'''

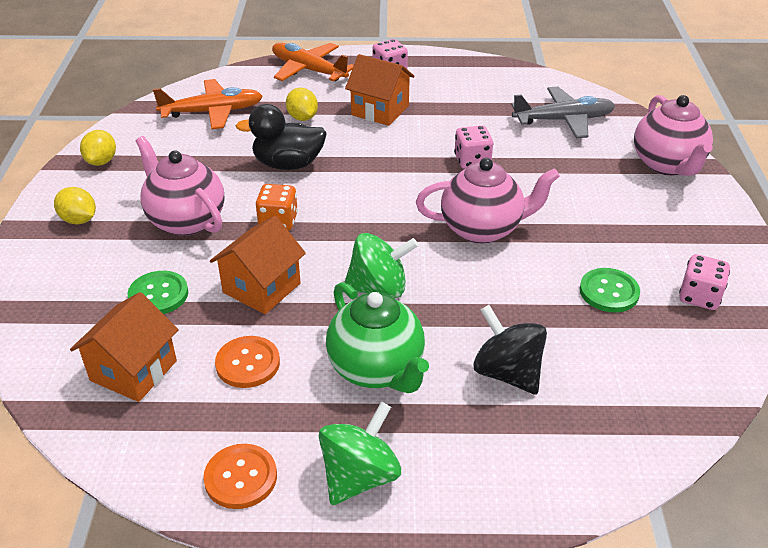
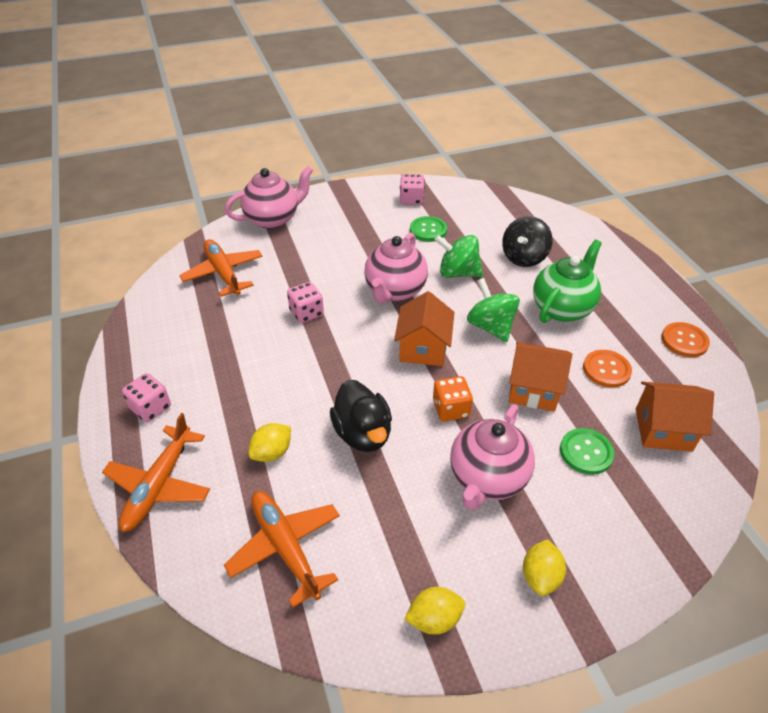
camera: 110 degrees left, 5 degrees up
(360, 476) = (639, 295): green spinning top -> green spinning top (457, 273)
(380, 110) = (239, 393): orange house -> orange house (423, 348)
(482, 229) = (395, 291): pink teapot -> pink teapot turned 135 degrees counterclockwise
(563, 120) = (223, 273): grey plane -> orange plane

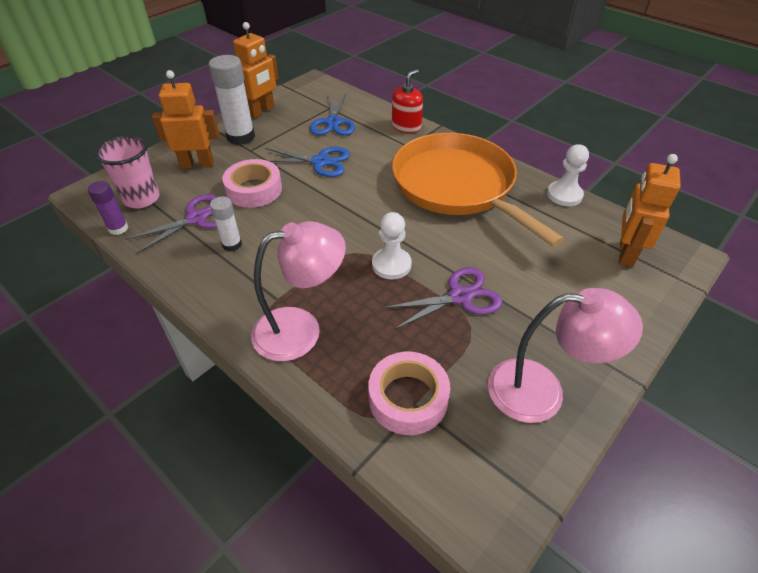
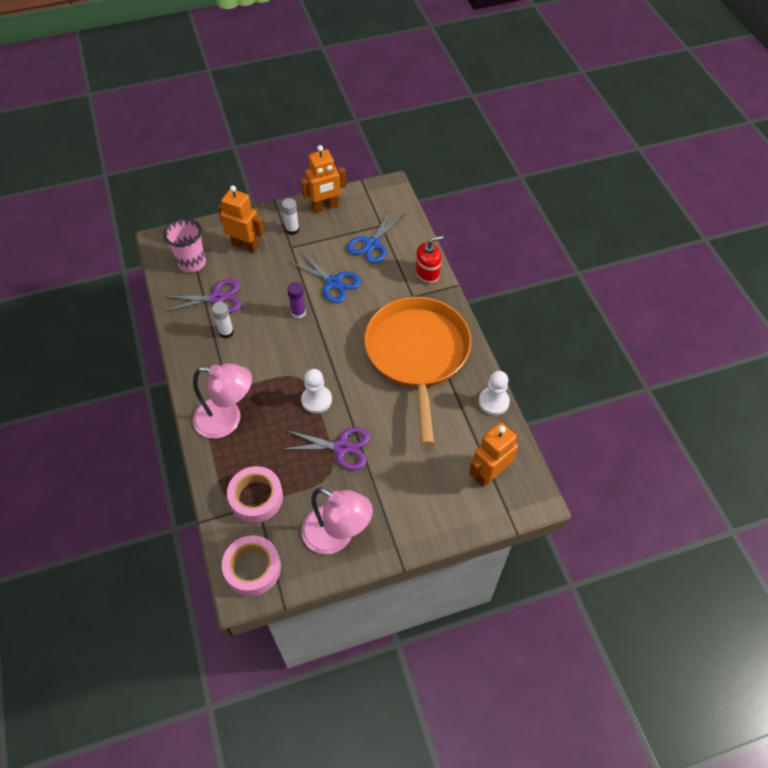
camera: 30 degrees right, 10 degrees up
(118, 228) = (164, 284): purple glue stick -> purple glue stick (298, 313)
(241, 137) = (292, 230): white glue stick -> white glue stick, size x0.56
(254, 190) = (269, 289): pink tape -> pink tape (252, 568)

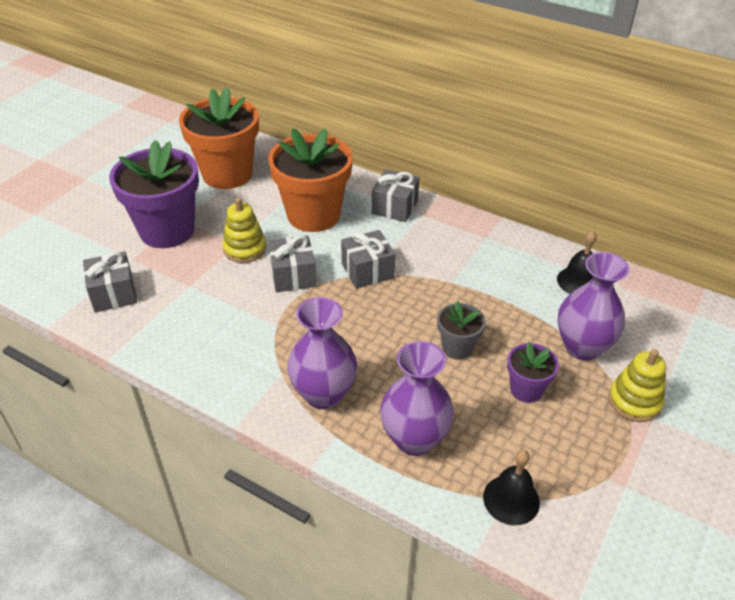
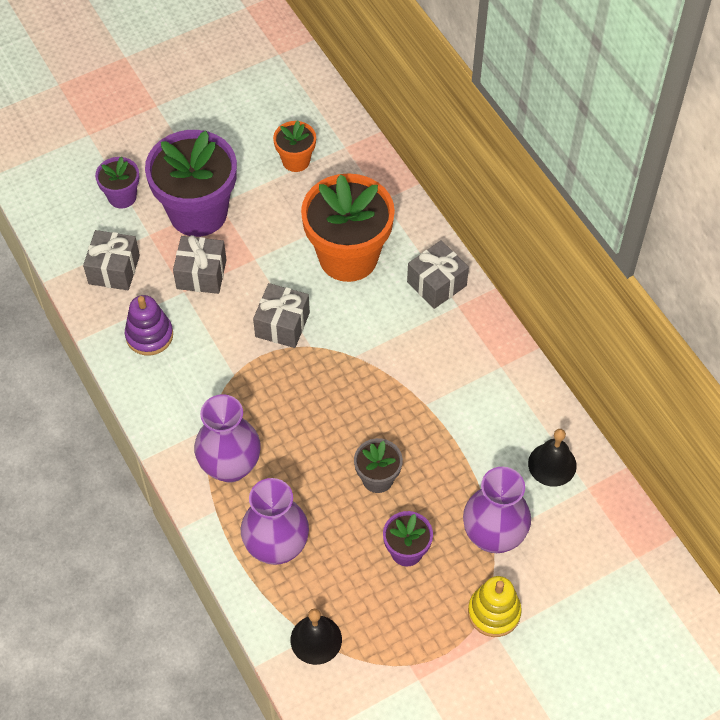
camera: 30 degrees right, 15 degrees up
(90, 243) = (122, 197): none -> purple flower pot
(178, 327) = (149, 335): none -> purple stacking toy
(227, 174) = (296, 160): orange flower pot -> orange flower pot, size x0.49
(245, 249) = (257, 270): yellow stacking toy -> none
(367, 271) = (355, 352): grey gift -> grey gift (201, 274)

'''

Problem statement: Print every line of the listing exactly, please, and leave the images out.

Answer for the task:
camera: 110 degrees left, 5 degrees up
(360, 476) = (639, 295): green spinning top -> green spinning top (457, 273)
(380, 110) = (239, 393): orange house -> orange house (423, 348)
(482, 229) = (395, 291): pink teapot -> pink teapot turned 135 degrees counterclockwise
(563, 120) = (223, 273): grey plane -> orange plane

camera: 30 degrees right, 10 degrees up
(118, 228) = (164, 284): purple glue stick -> purple glue stick (298, 313)
(241, 137) = (292, 230): white glue stick -> white glue stick, size x0.56
(254, 190) = (269, 289): pink tape -> pink tape (252, 568)

camera: 30 degrees right, 15 degrees up
(90, 243) = (122, 197): none -> purple flower pot
(178, 327) = (149, 335): none -> purple stacking toy
(227, 174) = (296, 160): orange flower pot -> orange flower pot, size x0.49
(245, 249) = (257, 270): yellow stacking toy -> none
(367, 271) = (355, 352): grey gift -> grey gift (201, 274)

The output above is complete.